-- Opening Marker --

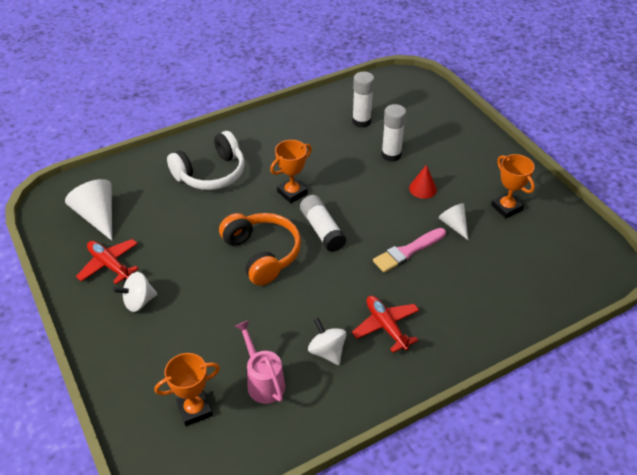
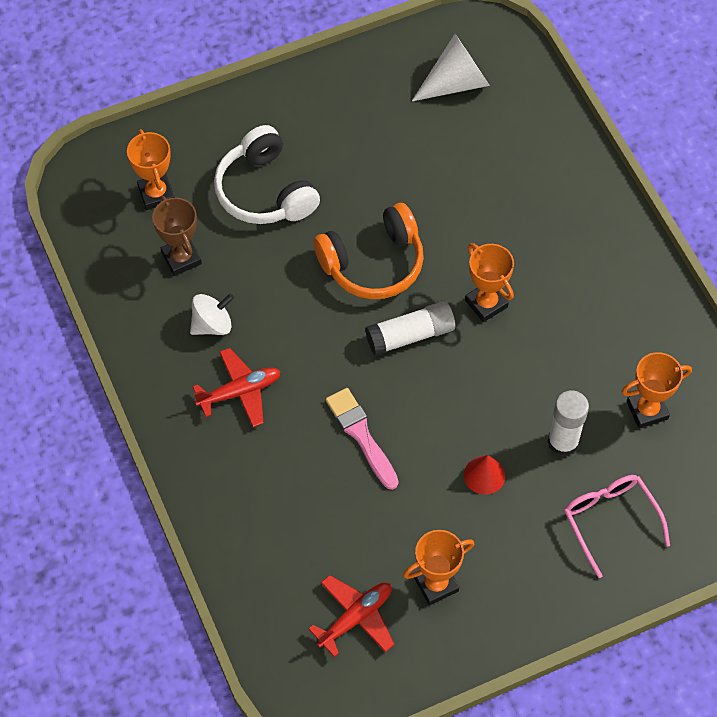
camera: 95 degrees right, 15 degrees up
(109, 265) = (371, 102): red plane -> red plane (355, 618)
(139, 301) = (310, 135): white spinning top -> none
(211, 173) = (532, 205): white headphones -> white headphones (265, 191)
(263, 381) = (181, 258): pink watering can -> brown trophy
(361, 121) = (647, 410): white glue stick -> orange trophy
(439, 135) = (610, 521): none -> pink glasses
(454, 225) = (406, 503): white cone -> none

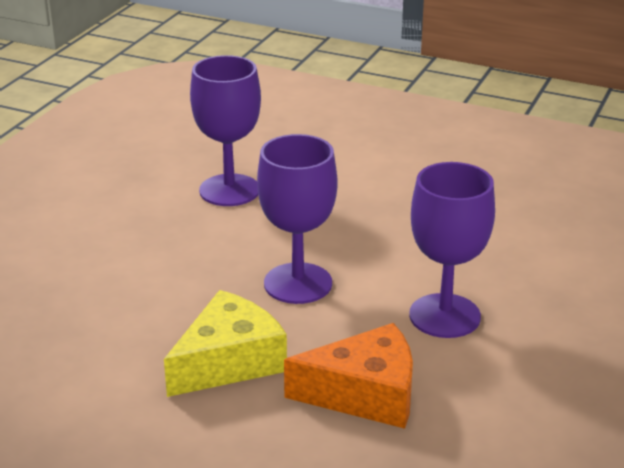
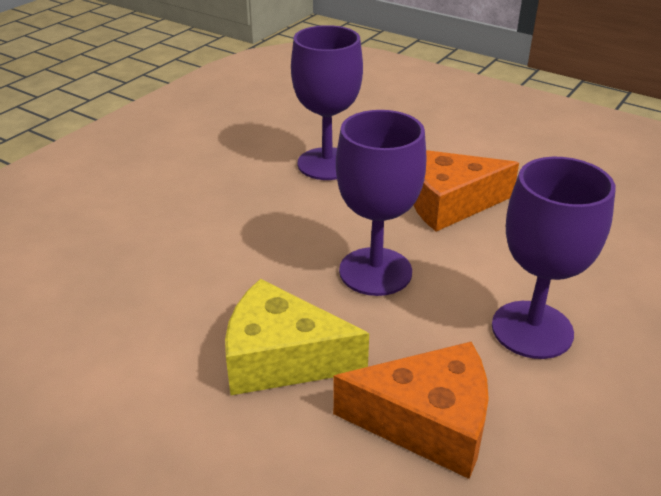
camera: 10 degrees right, 5 degrees up
(229, 362) = (281, 358): yellow cheese -> yellow cheese turned 135 degrees counterclockwise
(357, 216) = (449, 203): none -> orange cheese

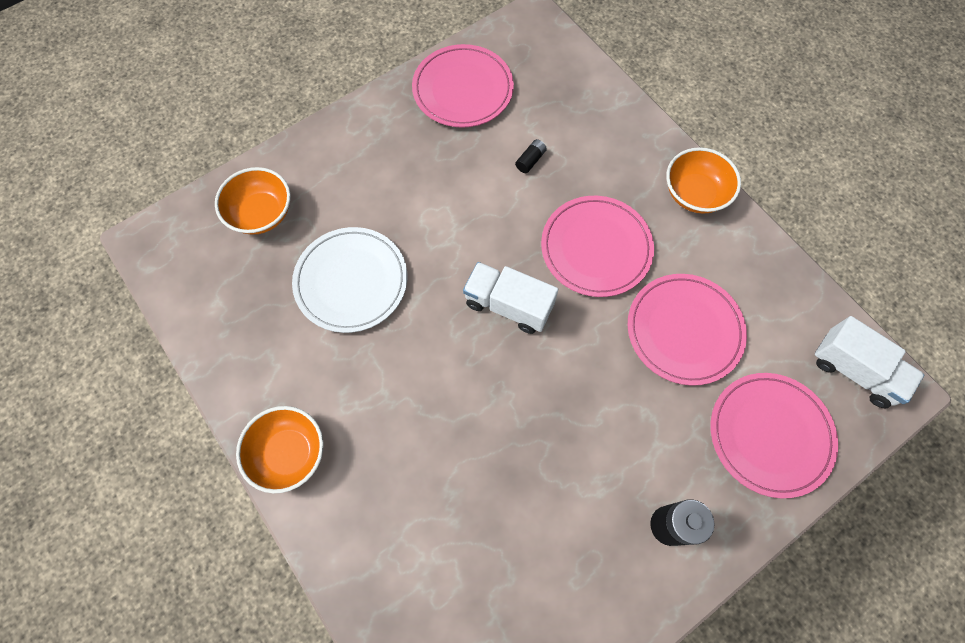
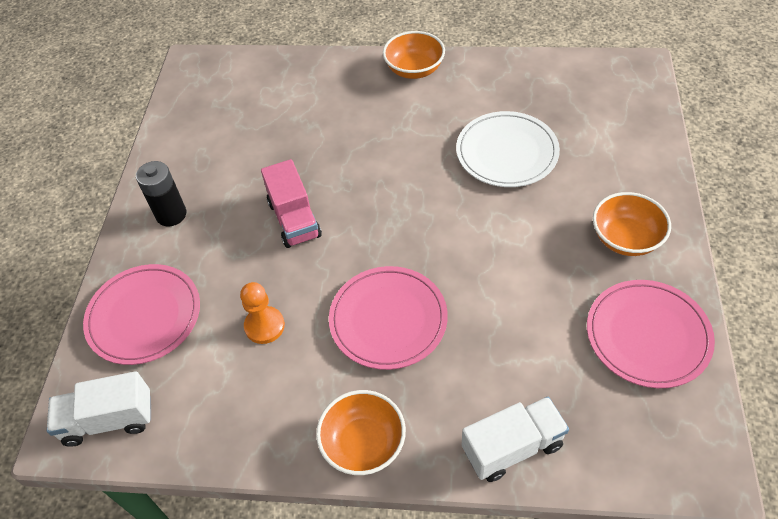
camera: 135 degrees right, 15 degrees down
(261, 213) = (614, 132): orange bowl -> orange bowl (625, 238)
(508, 305) = (399, 229): white truck -> white truck (512, 447)
(530, 160) = (517, 334): black battery -> none
(572, 401) = (294, 219): none -> pink truck
(684, 330) = (264, 326): pink plate -> orange pawn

-- Closing Marker --

Only lines holding the word "white" are wanted; list them all from the material.

● **Task output**:
(139, 301) = (310, 135): white spinning top -> none
(211, 173) = (532, 205): white headphones -> white headphones (265, 191)
(361, 121) = (647, 410): white glue stick -> orange trophy
(454, 225) = (406, 503): white cone -> none
(508, 305) = (399, 229): white truck -> white truck (512, 447)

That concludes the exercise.